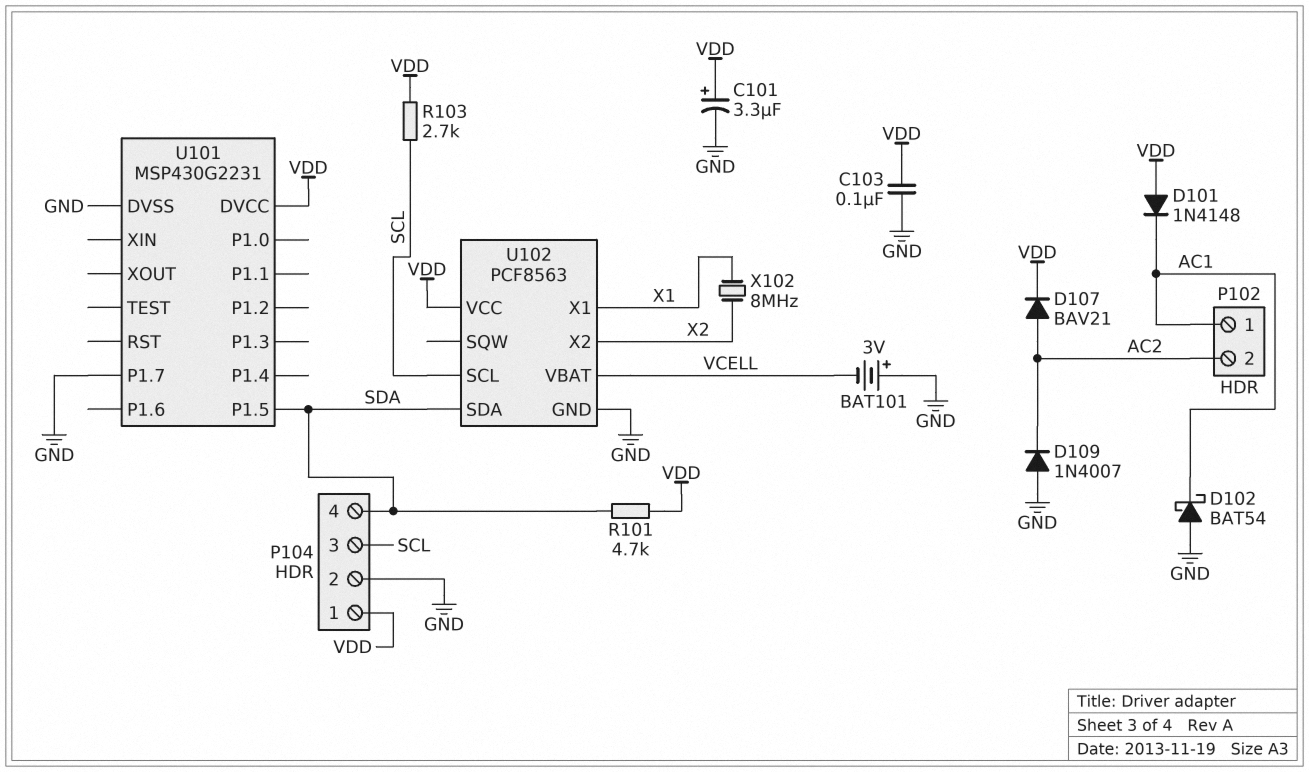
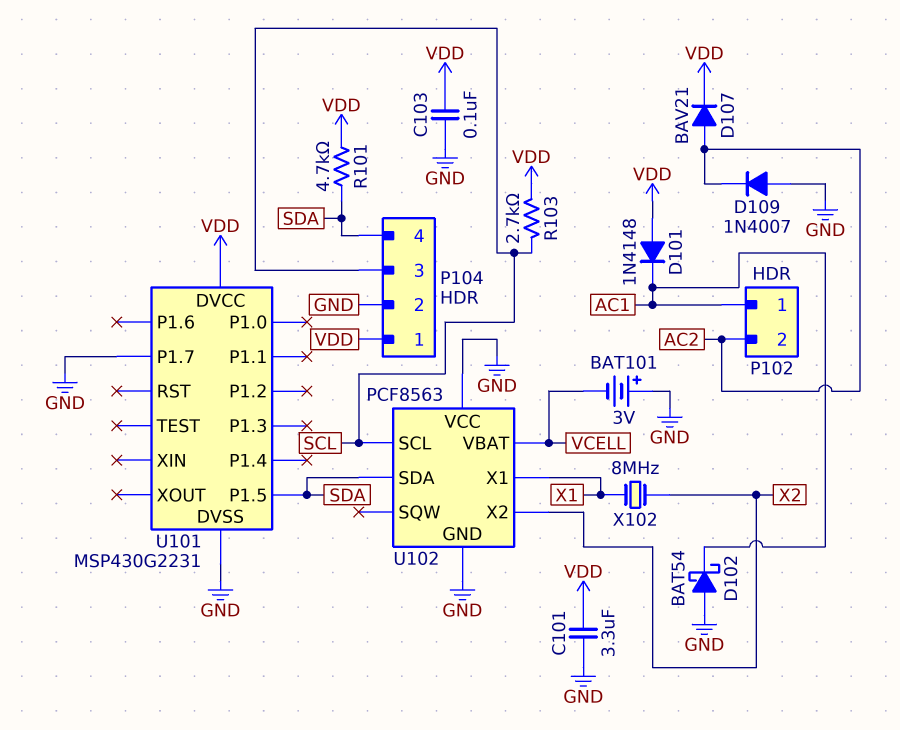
C101: 3.3uF (plus VDD, minus GND) -> 3.3uF (GND, VDD)
U102 pin VCC: VDD -> GND

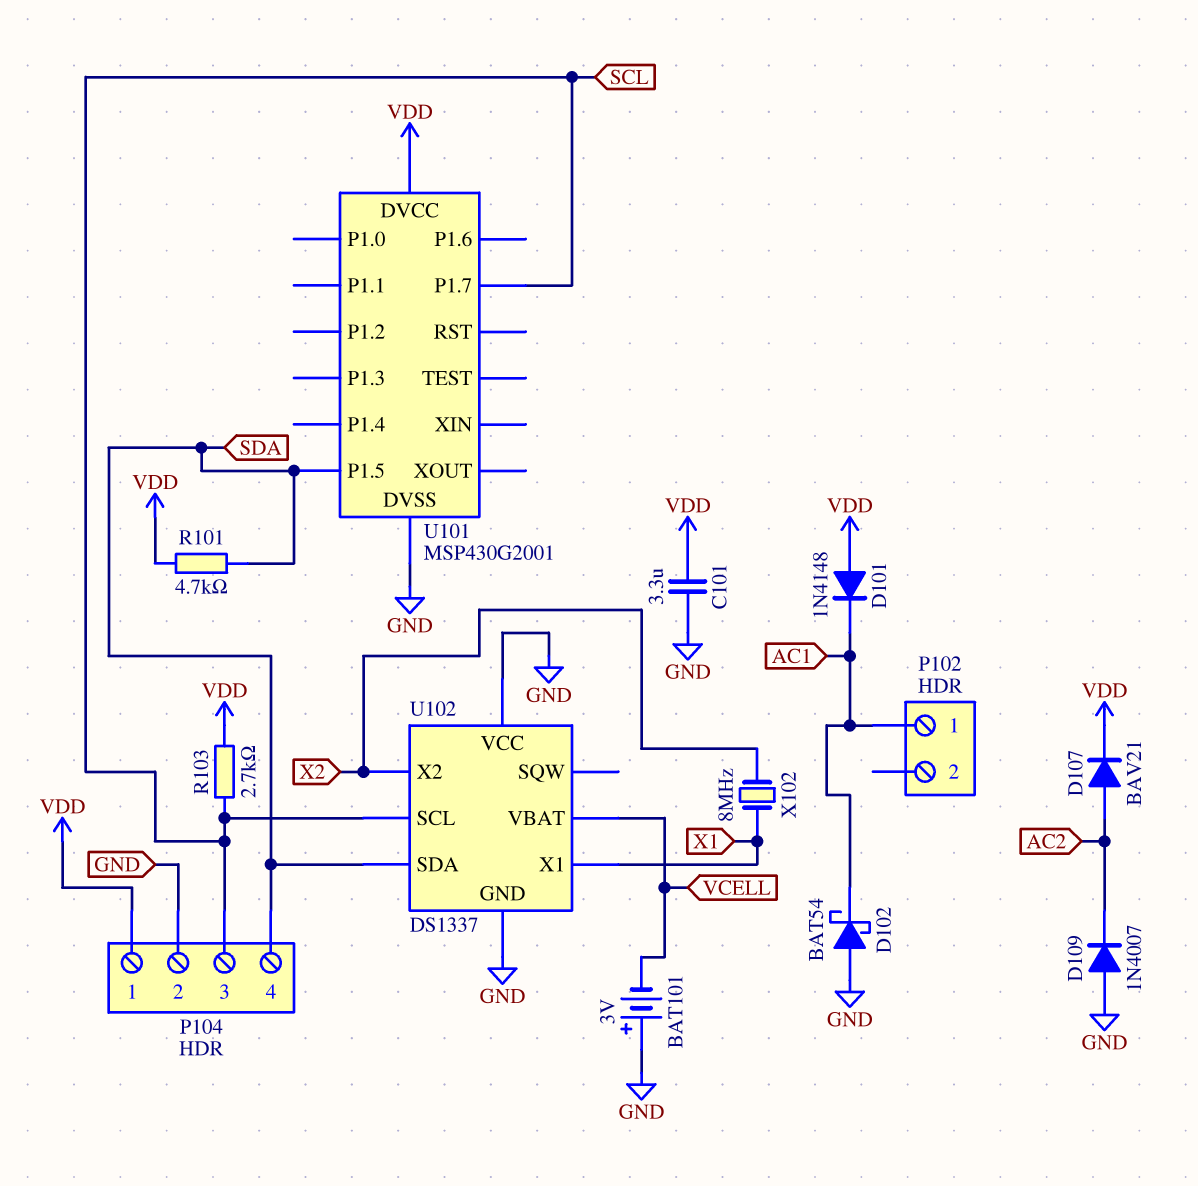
C103: 100nF (GND, VDD) -> none
P102 pin 2: AC2 -> none
U101: MSP430G2231 -> MSP430G2001
U101 pin P1.7: GND -> SCL
U102: PCF8563 -> DS1337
══════════════════════════════
[Work instruction]: All of the preceding material should be output verbatim, with the pictures excluded.

[Response for this exercise]:
C101: 3.3uF (plus VDD, minus GND) -> 3.3uF (GND, VDD)
U102 pin VCC: VDD -> GND

C103: 100nF (GND, VDD) -> none
P102 pin 2: AC2 -> none
U101: MSP430G2231 -> MSP430G2001
U101 pin P1.7: GND -> SCL
U102: PCF8563 -> DS1337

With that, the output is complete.